* _What you should do_: Copy each line that contains the string "eraser", taking them from the material.

* _Records supplied_:
────────────────────────────────────────

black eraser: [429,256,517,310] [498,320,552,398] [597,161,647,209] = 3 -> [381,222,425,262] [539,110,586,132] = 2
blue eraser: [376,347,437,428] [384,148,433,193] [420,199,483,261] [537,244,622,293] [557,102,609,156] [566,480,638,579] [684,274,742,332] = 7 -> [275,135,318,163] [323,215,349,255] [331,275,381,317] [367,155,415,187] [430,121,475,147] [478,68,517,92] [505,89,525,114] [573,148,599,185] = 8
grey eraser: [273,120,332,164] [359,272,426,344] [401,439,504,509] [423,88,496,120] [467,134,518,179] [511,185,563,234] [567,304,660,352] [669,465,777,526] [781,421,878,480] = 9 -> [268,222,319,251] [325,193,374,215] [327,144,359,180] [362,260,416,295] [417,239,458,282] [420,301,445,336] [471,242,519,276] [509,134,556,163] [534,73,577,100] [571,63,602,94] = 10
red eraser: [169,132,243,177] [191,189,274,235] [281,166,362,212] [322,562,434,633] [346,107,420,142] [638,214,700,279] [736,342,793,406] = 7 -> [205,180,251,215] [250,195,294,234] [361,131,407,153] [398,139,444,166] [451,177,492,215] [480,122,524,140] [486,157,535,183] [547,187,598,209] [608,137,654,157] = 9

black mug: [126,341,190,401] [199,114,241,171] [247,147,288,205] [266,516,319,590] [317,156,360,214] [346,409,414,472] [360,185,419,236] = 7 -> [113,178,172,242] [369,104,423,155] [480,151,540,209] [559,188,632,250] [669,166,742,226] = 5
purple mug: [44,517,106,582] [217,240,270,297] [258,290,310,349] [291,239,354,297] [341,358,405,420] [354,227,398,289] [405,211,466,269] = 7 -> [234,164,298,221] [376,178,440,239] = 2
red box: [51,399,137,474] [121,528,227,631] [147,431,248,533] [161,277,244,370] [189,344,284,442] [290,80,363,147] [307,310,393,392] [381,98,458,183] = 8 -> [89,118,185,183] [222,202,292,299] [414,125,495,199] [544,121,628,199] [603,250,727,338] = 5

────────────────────────────────────────

* _Response area_:
black eraser: [429,256,517,310] [498,320,552,398] [597,161,647,209] = 3 -> [381,222,425,262] [539,110,586,132] = 2
blue eraser: [376,347,437,428] [384,148,433,193] [420,199,483,261] [537,244,622,293] [557,102,609,156] [566,480,638,579] [684,274,742,332] = 7 -> [275,135,318,163] [323,215,349,255] [331,275,381,317] [367,155,415,187] [430,121,475,147] [478,68,517,92] [505,89,525,114] [573,148,599,185] = 8
grey eraser: [273,120,332,164] [359,272,426,344] [401,439,504,509] [423,88,496,120] [467,134,518,179] [511,185,563,234] [567,304,660,352] [669,465,777,526] [781,421,878,480] = 9 -> [268,222,319,251] [325,193,374,215] [327,144,359,180] [362,260,416,295] [417,239,458,282] [420,301,445,336] [471,242,519,276] [509,134,556,163] [534,73,577,100] [571,63,602,94] = 10
red eraser: [169,132,243,177] [191,189,274,235] [281,166,362,212] [322,562,434,633] [346,107,420,142] [638,214,700,279] [736,342,793,406] = 7 -> [205,180,251,215] [250,195,294,234] [361,131,407,153] [398,139,444,166] [451,177,492,215] [480,122,524,140] [486,157,535,183] [547,187,598,209] [608,137,654,157] = 9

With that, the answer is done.